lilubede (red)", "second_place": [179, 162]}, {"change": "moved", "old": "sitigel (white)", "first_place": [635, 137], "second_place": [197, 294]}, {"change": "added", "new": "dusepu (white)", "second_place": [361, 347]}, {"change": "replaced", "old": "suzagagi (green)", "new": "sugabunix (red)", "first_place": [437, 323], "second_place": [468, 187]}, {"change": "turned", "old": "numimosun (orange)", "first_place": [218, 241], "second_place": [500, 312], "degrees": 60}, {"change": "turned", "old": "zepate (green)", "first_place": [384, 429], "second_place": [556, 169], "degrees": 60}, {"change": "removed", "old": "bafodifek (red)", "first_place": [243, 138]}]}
==
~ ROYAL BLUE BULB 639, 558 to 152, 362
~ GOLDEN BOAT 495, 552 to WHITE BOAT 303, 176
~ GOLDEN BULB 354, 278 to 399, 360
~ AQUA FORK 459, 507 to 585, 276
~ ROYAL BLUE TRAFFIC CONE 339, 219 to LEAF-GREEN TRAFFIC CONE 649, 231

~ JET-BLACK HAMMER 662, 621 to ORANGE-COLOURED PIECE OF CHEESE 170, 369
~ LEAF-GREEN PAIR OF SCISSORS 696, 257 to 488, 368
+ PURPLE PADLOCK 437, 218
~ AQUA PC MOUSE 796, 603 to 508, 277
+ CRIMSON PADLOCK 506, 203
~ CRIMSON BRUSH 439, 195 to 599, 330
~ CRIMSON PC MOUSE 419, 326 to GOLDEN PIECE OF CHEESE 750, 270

_Assignment_: Wherever "BULB" appears in a line of the entries, copy that line.

_Final answer_:
~ ROYAL BLUE BULB 639, 558 to 152, 362
~ GOLDEN BULB 354, 278 to 399, 360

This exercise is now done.